## Work instructions
Retype every record exactly. Skip the images.

## Exercise inputs

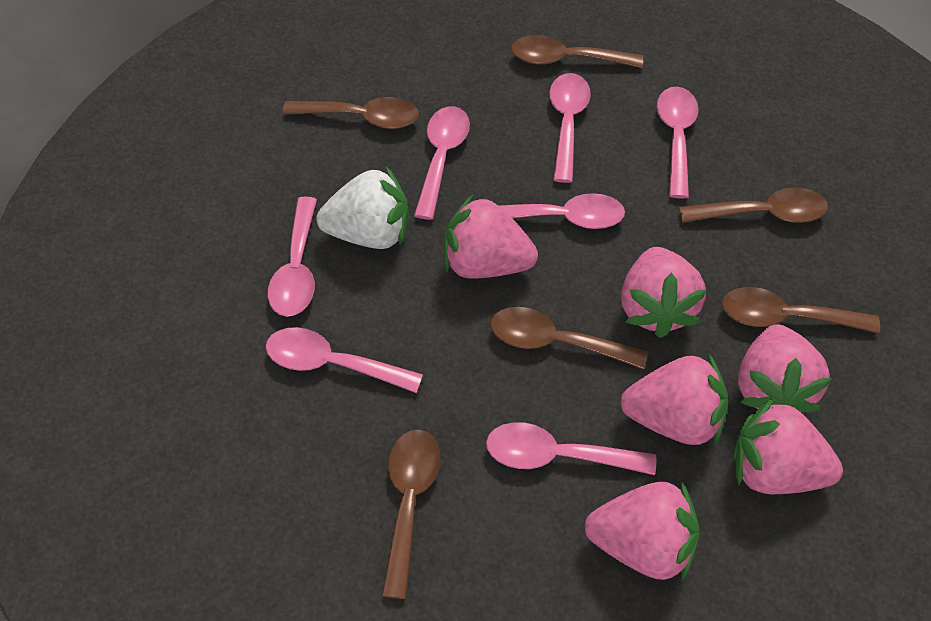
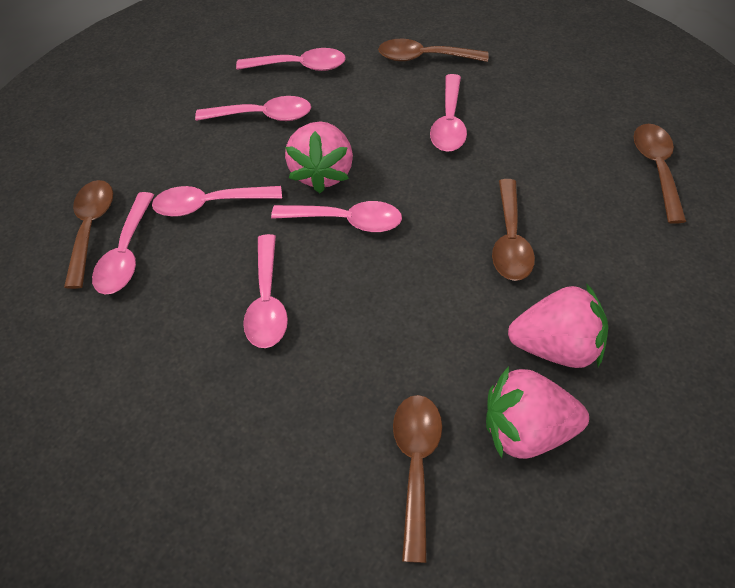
brown spoon: 6 -> 5
pink strawberry: 6 -> 3
white strawberry: 1 -> 0

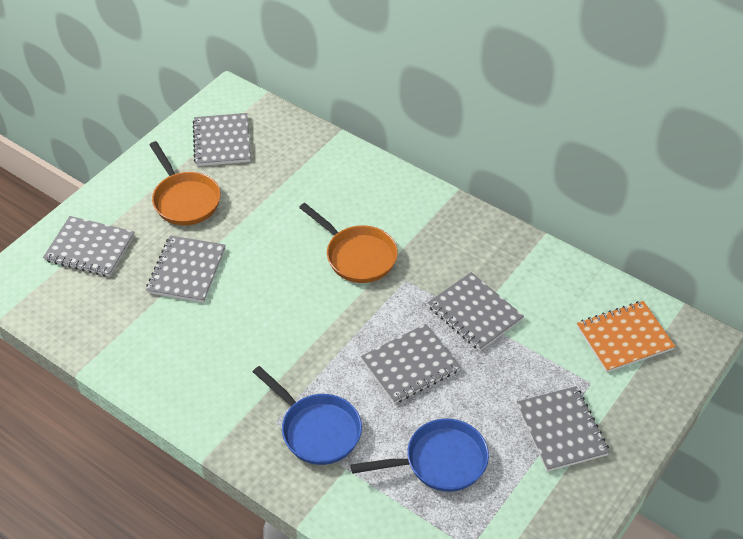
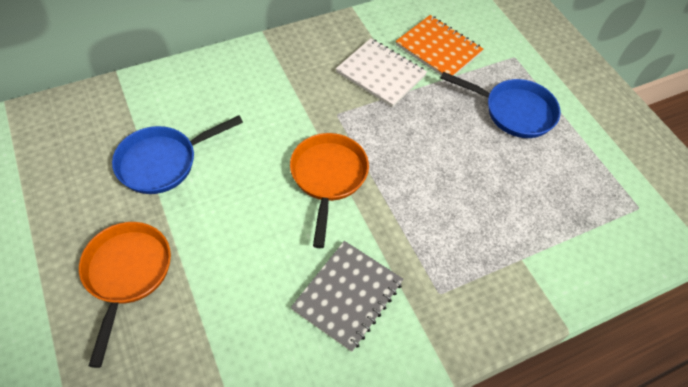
grey notebook: 6 -> 1
white notebook: 0 -> 1

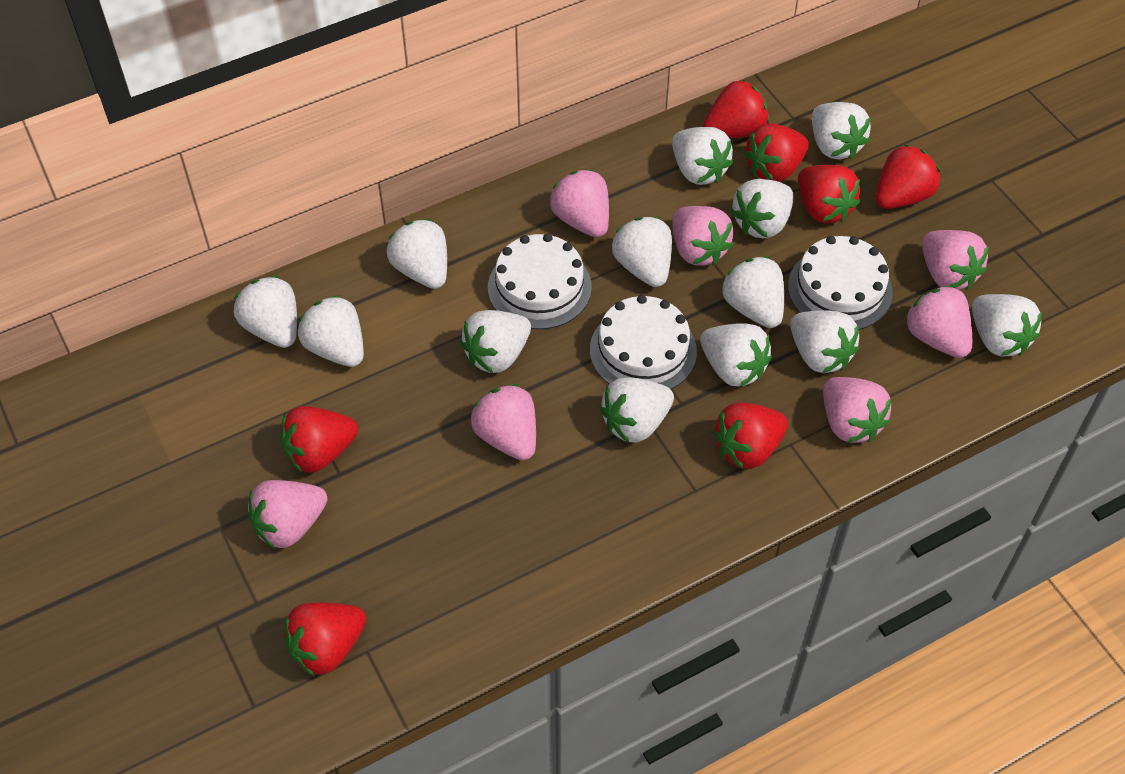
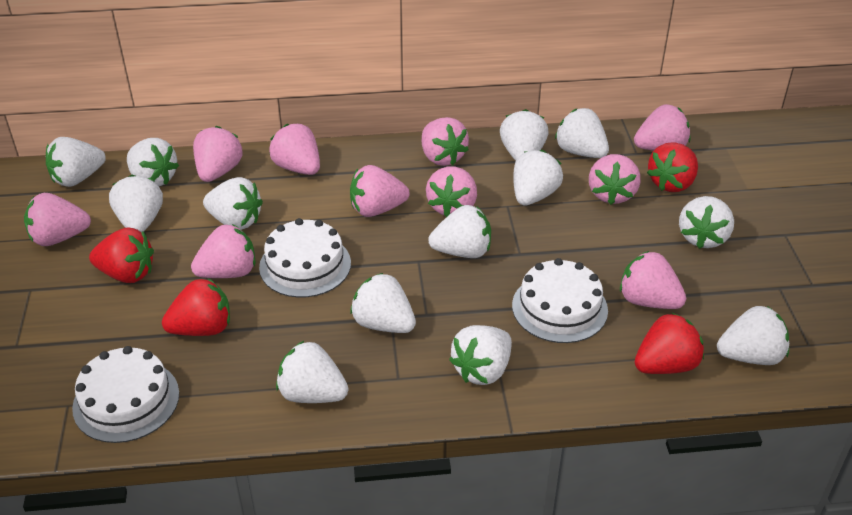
pink strawberry: 7 -> 10
red strawberry: 7 -> 4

## Answer to the exercise
brown spoon: 6 -> 5
pink strawberry: 6 -> 3
white strawberry: 1 -> 0

grey notebook: 6 -> 1
white notebook: 0 -> 1

pink strawberry: 7 -> 10
red strawberry: 7 -> 4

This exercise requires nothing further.